Material shown START
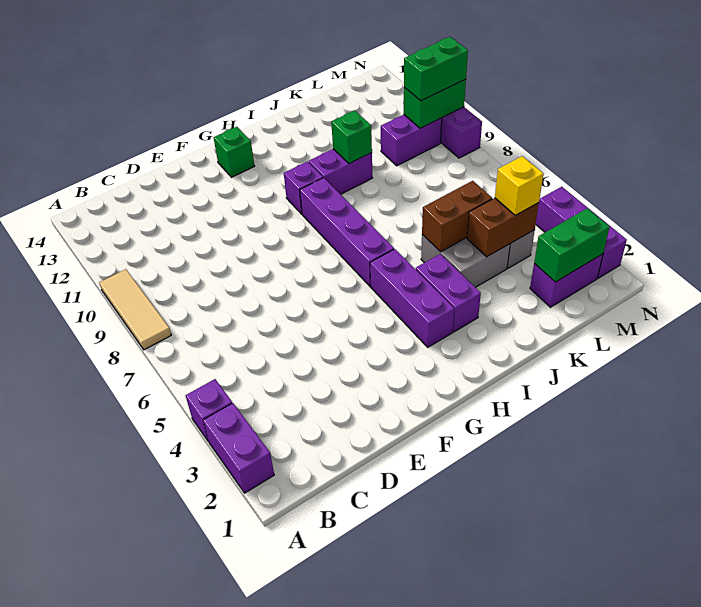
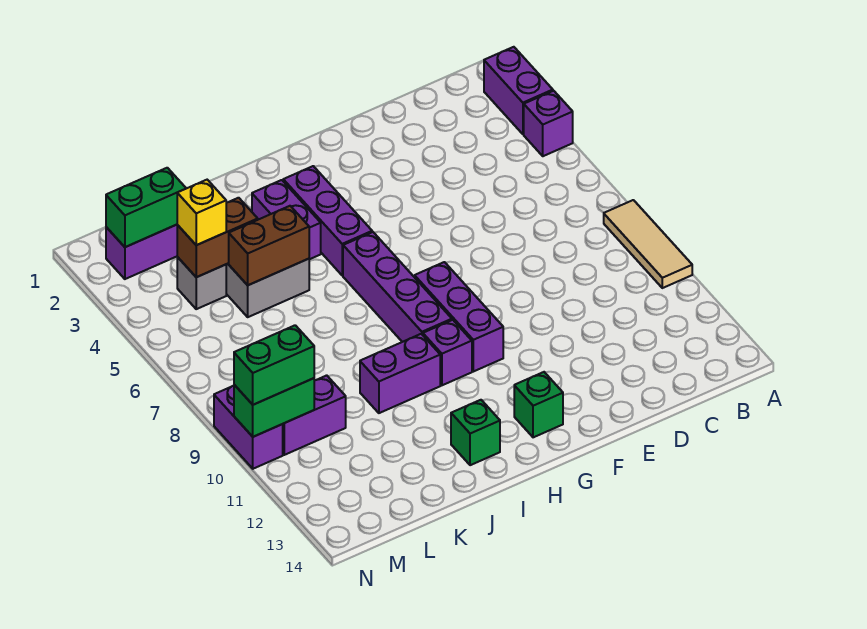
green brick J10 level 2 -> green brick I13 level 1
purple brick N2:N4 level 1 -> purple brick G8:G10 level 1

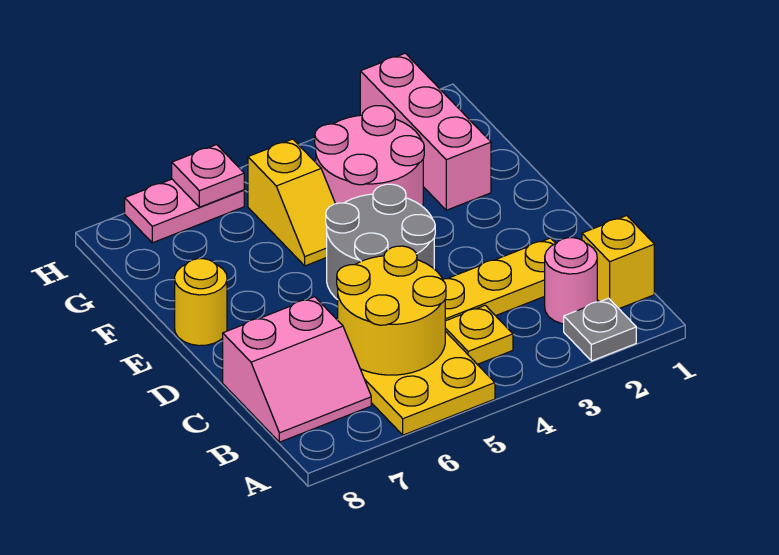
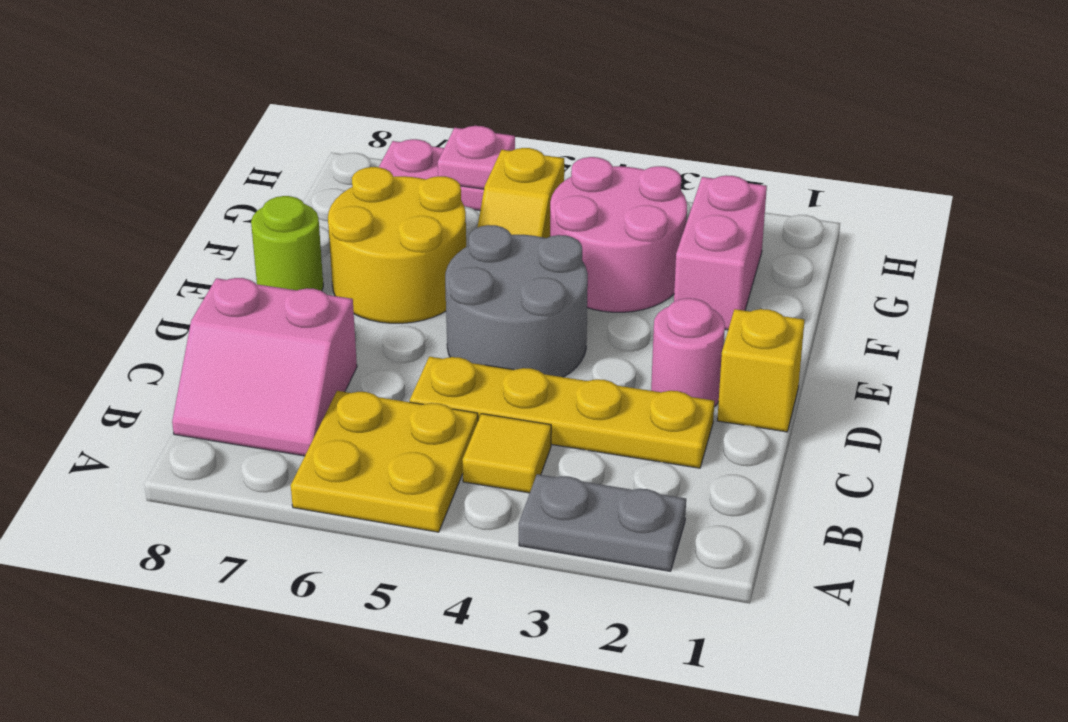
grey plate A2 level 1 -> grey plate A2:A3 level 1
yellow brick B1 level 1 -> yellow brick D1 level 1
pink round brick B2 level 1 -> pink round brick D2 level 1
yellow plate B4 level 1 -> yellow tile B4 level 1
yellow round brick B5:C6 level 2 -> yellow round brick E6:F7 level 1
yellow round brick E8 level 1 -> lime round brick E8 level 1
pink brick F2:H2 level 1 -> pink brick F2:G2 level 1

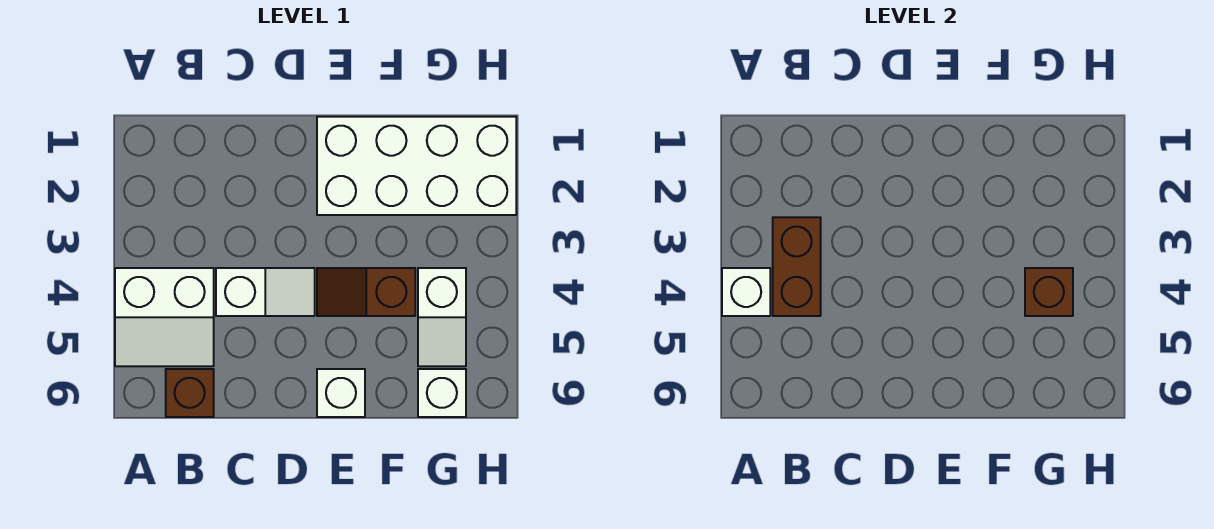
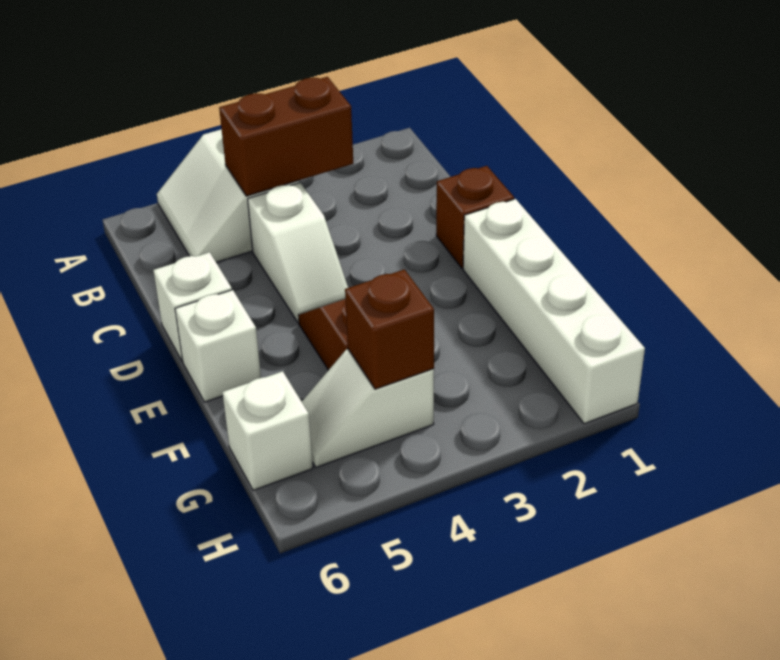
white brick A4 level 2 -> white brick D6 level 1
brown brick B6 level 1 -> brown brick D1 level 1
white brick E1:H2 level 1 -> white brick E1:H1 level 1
Material shown END
Exact repeats of the lines from the first one in the data through the line containing "yellow round brick B5:C6" make up the answer. Pictures do not.

green brick J10 level 2 -> green brick I13 level 1
purple brick N2:N4 level 1 -> purple brick G8:G10 level 1

grey plate A2 level 1 -> grey plate A2:A3 level 1
yellow brick B1 level 1 -> yellow brick D1 level 1
pink round brick B2 level 1 -> pink round brick D2 level 1
yellow plate B4 level 1 -> yellow tile B4 level 1
yellow round brick B5:C6 level 2 -> yellow round brick E6:F7 level 1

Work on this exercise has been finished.